» **What the task asks**
Copy the records below word for word, keeping every line, number, and punctuation mark the same.

» **Record excerpts**
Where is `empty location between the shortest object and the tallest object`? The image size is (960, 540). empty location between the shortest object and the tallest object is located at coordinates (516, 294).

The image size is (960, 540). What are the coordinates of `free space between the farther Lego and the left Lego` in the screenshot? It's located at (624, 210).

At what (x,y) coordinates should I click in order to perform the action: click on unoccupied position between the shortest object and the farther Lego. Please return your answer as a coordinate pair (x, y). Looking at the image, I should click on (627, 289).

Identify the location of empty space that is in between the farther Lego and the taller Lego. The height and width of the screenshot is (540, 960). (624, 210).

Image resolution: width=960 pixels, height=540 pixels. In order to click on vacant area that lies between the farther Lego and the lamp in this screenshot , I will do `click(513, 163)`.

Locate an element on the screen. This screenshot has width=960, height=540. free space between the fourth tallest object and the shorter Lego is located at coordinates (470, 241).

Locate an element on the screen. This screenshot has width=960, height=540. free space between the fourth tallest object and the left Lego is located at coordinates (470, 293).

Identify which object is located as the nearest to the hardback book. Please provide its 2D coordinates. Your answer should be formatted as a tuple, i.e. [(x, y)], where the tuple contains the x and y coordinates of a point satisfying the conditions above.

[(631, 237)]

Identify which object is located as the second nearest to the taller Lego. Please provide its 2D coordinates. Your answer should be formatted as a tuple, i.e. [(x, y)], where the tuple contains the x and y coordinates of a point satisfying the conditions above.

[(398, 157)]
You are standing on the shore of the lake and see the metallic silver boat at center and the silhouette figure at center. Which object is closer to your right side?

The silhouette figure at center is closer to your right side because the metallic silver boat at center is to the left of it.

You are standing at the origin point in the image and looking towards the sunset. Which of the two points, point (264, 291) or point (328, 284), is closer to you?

» **Worked answer**
Where is `empty location between the shortest object and the tallest object`? The image size is (960, 540). empty location between the shortest object and the tallest object is located at coordinates (516, 294).

The image size is (960, 540). What are the coordinates of `free space between the farther Lego and the left Lego` in the screenshot? It's located at (624, 210).

At what (x,y) coordinates should I click in order to perform the action: click on unoccupied position between the shortest object and the farther Lego. Please return your answer as a coordinate pair (x, y). Looking at the image, I should click on (627, 289).

Identify the location of empty space that is in between the farther Lego and the taller Lego. The height and width of the screenshot is (540, 960). (624, 210).

Image resolution: width=960 pixels, height=540 pixels. In order to click on vacant area that lies between the farther Lego and the lamp in this screenshot , I will do `click(513, 163)`.

Locate an element on the screen. This screenshot has width=960, height=540. free space between the fourth tallest object and the shorter Lego is located at coordinates (470, 241).

Locate an element on the screen. This screenshot has width=960, height=540. free space between the fourth tallest object and the left Lego is located at coordinates (470, 293).

Identify which object is located as the nearest to the hardback book. Please provide its 2D coordinates. Your answer should be formatted as a tuple, i.e. [(x, y)], where the tuple contains the x and y coordinates of a point satisfying the conditions above.

[(631, 237)]

Identify which object is located as the second nearest to the taller Lego. Please provide its 2D coordinates. Your answer should be formatted as a tuple, i.e. [(x, y)], where the tuple contains the x and y coordinates of a point satisfying the conditions above.

[(398, 157)]
You are standing on the shore of the lake and see the metallic silver boat at center and the silhouette figure at center. Which object is closer to your right side?

The silhouette figure at center is closer to your right side because the metallic silver boat at center is to the left of it.

You are standing at the origin point in the image and looking towards the sunset. Which of the two points, point (264, 291) or point (328, 284), is closer to you?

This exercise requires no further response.